*** Opening of Exercise inputs ***

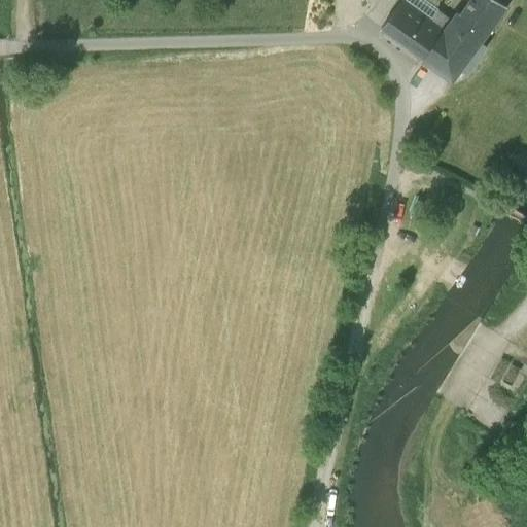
[(402,0),(382,29),(423,59),(451,21),(438,11),(432,20),(406,0),(402,0)]
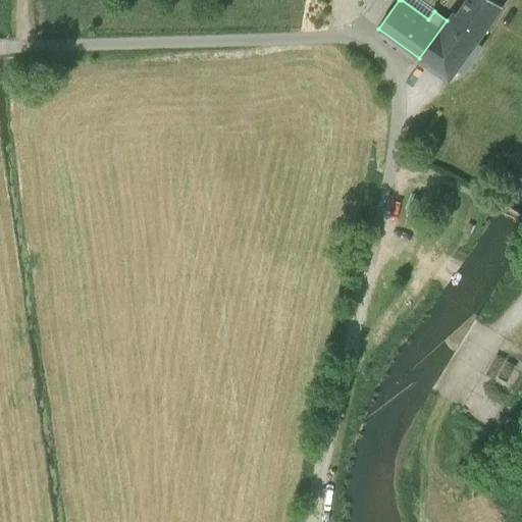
[(428,19),(434,11),(435,10),(421,0),(402,0),(428,19)]
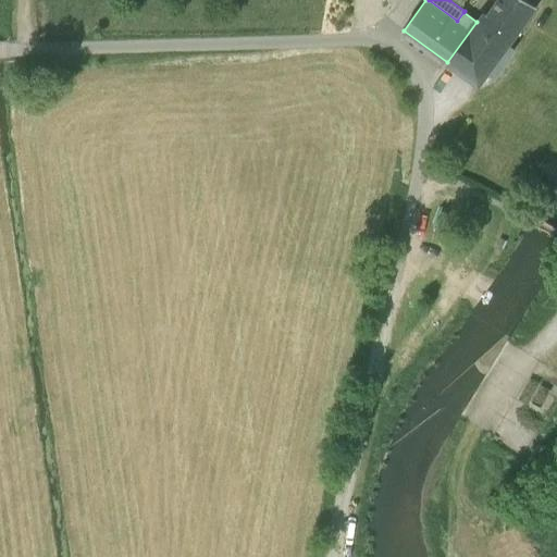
[(496,0),(486,15),(515,36),(536,5),(529,0),(496,0)]
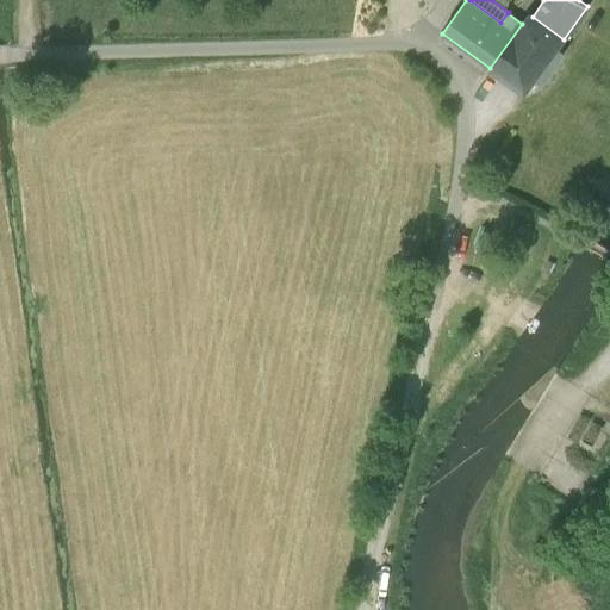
[(524,93),(535,79),(554,51),(564,39),(533,17),(529,14),(522,24),(490,68),(524,93)]
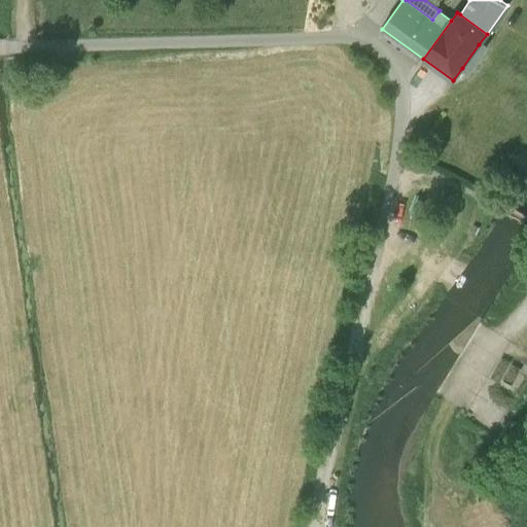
[(479,44),(462,68),(468,72),(485,48),(479,44)]
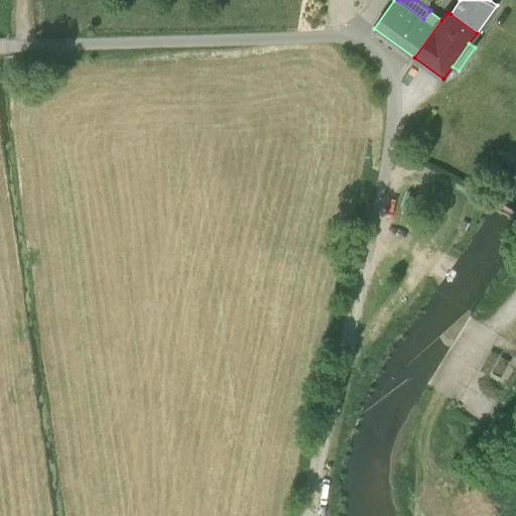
All buildings are outlined.
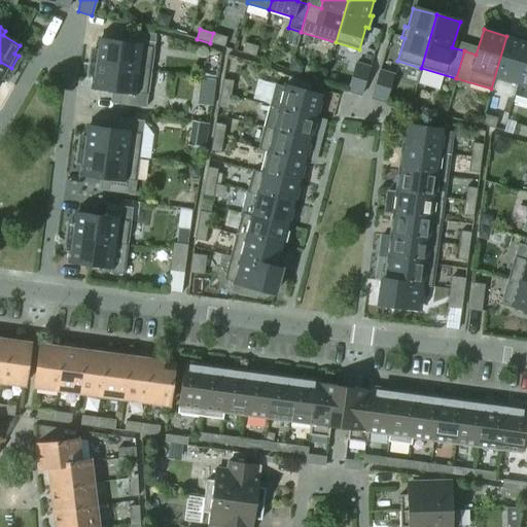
[(150,71),(155,34),(127,31),(125,43),(99,39),(97,49),(93,49),(91,63),(150,71)]
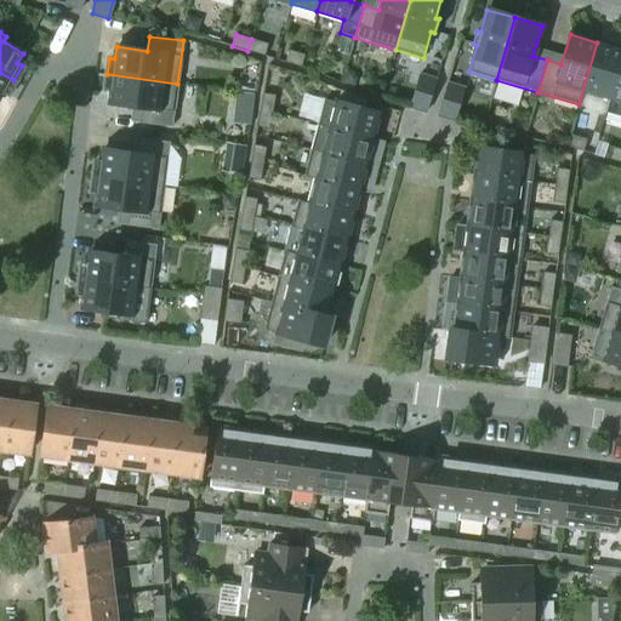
[(263,56),(267,44),(251,39),(248,51),(263,56)]
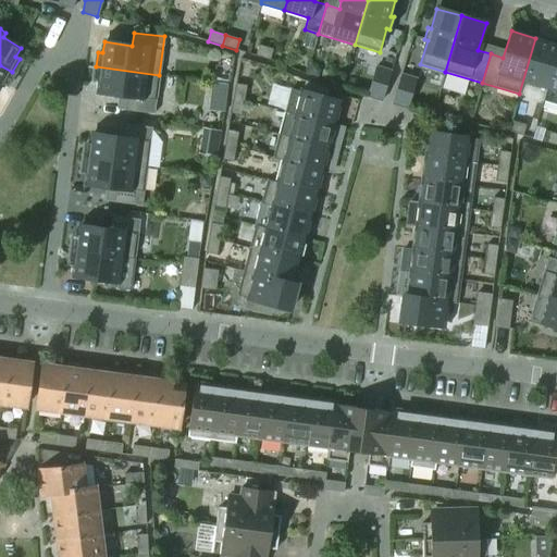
[(546,89),(556,52),(556,44),(535,38),(519,94),(519,95),(523,83),(545,89),(546,89)]
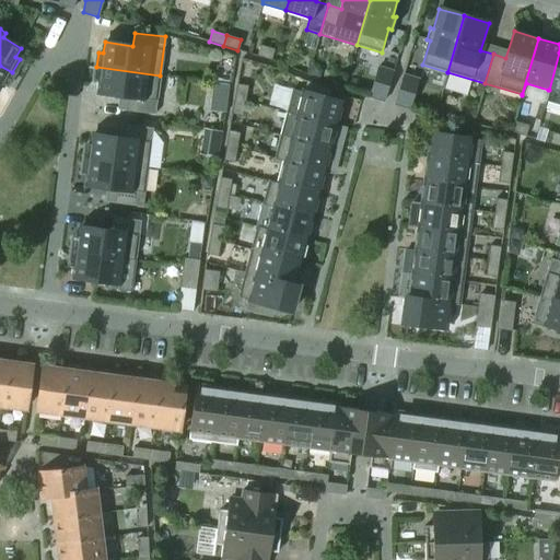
[(271,60),(275,49),(259,45),(256,56),(271,60)]
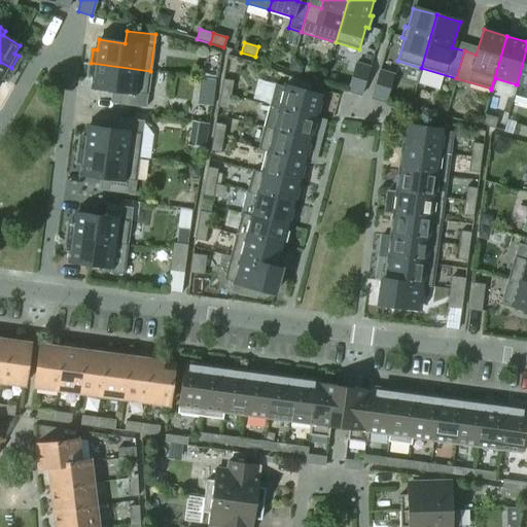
[(526,49),(517,84),(516,84),(513,96),(526,99),(526,49)]
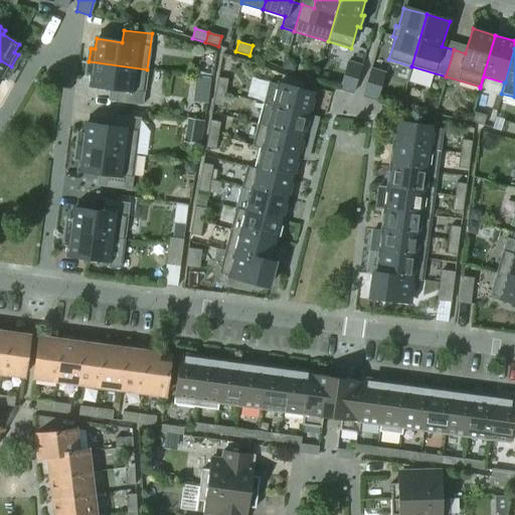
[(11,66),(0,60),(0,78),(1,77),(4,78),(11,66)]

*** Close of Exercise inputs ***

Problem: Nothing but the lines from the one containing "[(428,19),(434,11),(435,10),(421,0),(402,0),(428,19)]" through the end of the entries should be written out, exactly and without pictures.

Written response:
[(428,19),(434,11),(435,10),(421,0),(402,0),(428,19)]
[(496,0),(486,15),(515,36),(536,5),(529,0),(496,0)]
[(524,93),(535,79),(554,51),(564,39),(533,17),(529,14),(522,24),(490,68),(524,93)]
[(479,44),(462,68),(468,72),(485,48),(479,44)]
All buildings are outlined.
[(150,71),(155,34),(127,31),(125,43),(99,39),(97,49),(93,49),(91,63),(150,71)]
[(263,56),(267,44),(251,39),(248,51),(263,56)]
[(546,89),(556,52),(556,44),(535,38),(519,94),(519,95),(523,83),(545,89),(546,89)]
[(271,60),(275,49),(259,45),(256,56),(271,60)]
[(526,49),(517,84),(516,84),(513,96),(526,99),(526,49)]
[(11,66),(0,60),(0,78),(1,77),(4,78),(11,66)]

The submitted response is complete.